> [Input records]:
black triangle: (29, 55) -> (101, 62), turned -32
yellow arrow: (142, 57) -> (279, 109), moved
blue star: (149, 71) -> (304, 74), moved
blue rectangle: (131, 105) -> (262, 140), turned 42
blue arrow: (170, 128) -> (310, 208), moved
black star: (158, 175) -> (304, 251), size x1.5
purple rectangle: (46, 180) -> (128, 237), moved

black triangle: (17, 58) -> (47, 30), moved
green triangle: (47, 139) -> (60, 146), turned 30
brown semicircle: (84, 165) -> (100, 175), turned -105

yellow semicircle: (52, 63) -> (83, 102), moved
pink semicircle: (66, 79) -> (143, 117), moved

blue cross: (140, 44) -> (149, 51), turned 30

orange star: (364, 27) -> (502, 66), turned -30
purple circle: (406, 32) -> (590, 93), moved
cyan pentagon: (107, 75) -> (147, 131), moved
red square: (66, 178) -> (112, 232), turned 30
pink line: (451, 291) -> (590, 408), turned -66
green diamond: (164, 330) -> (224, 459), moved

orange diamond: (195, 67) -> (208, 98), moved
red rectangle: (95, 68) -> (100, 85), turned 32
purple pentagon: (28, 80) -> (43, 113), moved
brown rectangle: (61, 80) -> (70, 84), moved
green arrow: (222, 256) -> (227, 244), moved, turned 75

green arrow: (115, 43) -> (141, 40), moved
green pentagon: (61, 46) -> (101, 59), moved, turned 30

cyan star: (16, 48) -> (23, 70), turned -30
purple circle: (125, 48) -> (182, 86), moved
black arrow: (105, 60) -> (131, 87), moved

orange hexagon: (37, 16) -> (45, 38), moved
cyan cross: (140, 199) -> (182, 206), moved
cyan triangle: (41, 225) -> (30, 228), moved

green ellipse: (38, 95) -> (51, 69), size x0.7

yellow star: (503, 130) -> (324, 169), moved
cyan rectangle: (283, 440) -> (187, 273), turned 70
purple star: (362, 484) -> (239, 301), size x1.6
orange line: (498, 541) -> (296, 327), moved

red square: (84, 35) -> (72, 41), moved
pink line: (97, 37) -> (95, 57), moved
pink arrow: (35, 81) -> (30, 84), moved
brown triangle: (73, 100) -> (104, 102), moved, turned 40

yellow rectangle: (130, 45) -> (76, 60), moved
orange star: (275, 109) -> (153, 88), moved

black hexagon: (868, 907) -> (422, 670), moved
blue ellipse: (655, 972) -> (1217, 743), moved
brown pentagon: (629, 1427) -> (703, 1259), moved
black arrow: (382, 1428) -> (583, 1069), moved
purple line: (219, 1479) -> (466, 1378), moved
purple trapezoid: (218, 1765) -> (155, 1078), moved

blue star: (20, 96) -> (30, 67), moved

> [What to produce]:
Retype the listing exactly, in full.

> [Solution to this problem]:
black triangle: (29, 55) -> (101, 62), turned -32
yellow arrow: (142, 57) -> (279, 109), moved
blue star: (149, 71) -> (304, 74), moved
blue rectangle: (131, 105) -> (262, 140), turned 42
blue arrow: (170, 128) -> (310, 208), moved
black star: (158, 175) -> (304, 251), size x1.5
purple rectangle: (46, 180) -> (128, 237), moved

black triangle: (17, 58) -> (47, 30), moved
green triangle: (47, 139) -> (60, 146), turned 30
brown semicircle: (84, 165) -> (100, 175), turned -105

yellow semicircle: (52, 63) -> (83, 102), moved
pink semicircle: (66, 79) -> (143, 117), moved

blue cross: (140, 44) -> (149, 51), turned 30

orange star: (364, 27) -> (502, 66), turned -30
purple circle: (406, 32) -> (590, 93), moved
cyan pentagon: (107, 75) -> (147, 131), moved
red square: (66, 178) -> (112, 232), turned 30
pink line: (451, 291) -> (590, 408), turned -66
green diamond: (164, 330) -> (224, 459), moved

orange diamond: (195, 67) -> (208, 98), moved
red rectangle: (95, 68) -> (100, 85), turned 32
purple pentagon: (28, 80) -> (43, 113), moved
brown rectangle: (61, 80) -> (70, 84), moved
green arrow: (222, 256) -> (227, 244), moved, turned 75

green arrow: (115, 43) -> (141, 40), moved
green pentagon: (61, 46) -> (101, 59), moved, turned 30

cyan star: (16, 48) -> (23, 70), turned -30
purple circle: (125, 48) -> (182, 86), moved
black arrow: (105, 60) -> (131, 87), moved

orange hexagon: (37, 16) -> (45, 38), moved
cyan cross: (140, 199) -> (182, 206), moved
cyan triangle: (41, 225) -> (30, 228), moved

green ellipse: (38, 95) -> (51, 69), size x0.7

yellow star: (503, 130) -> (324, 169), moved
cyan rectangle: (283, 440) -> (187, 273), turned 70
purple star: (362, 484) -> (239, 301), size x1.6
orange line: (498, 541) -> (296, 327), moved

red square: (84, 35) -> (72, 41), moved
pink line: (97, 37) -> (95, 57), moved
pink arrow: (35, 81) -> (30, 84), moved
brown triangle: (73, 100) -> (104, 102), moved, turned 40

yellow rectangle: (130, 45) -> (76, 60), moved
orange star: (275, 109) -> (153, 88), moved

black hexagon: (868, 907) -> (422, 670), moved
blue ellipse: (655, 972) -> (1217, 743), moved
brown pentagon: (629, 1427) -> (703, 1259), moved
black arrow: (382, 1428) -> (583, 1069), moved
purple line: (219, 1479) -> (466, 1378), moved
purple trapezoid: (218, 1765) -> (155, 1078), moved

blue star: (20, 96) -> (30, 67), moved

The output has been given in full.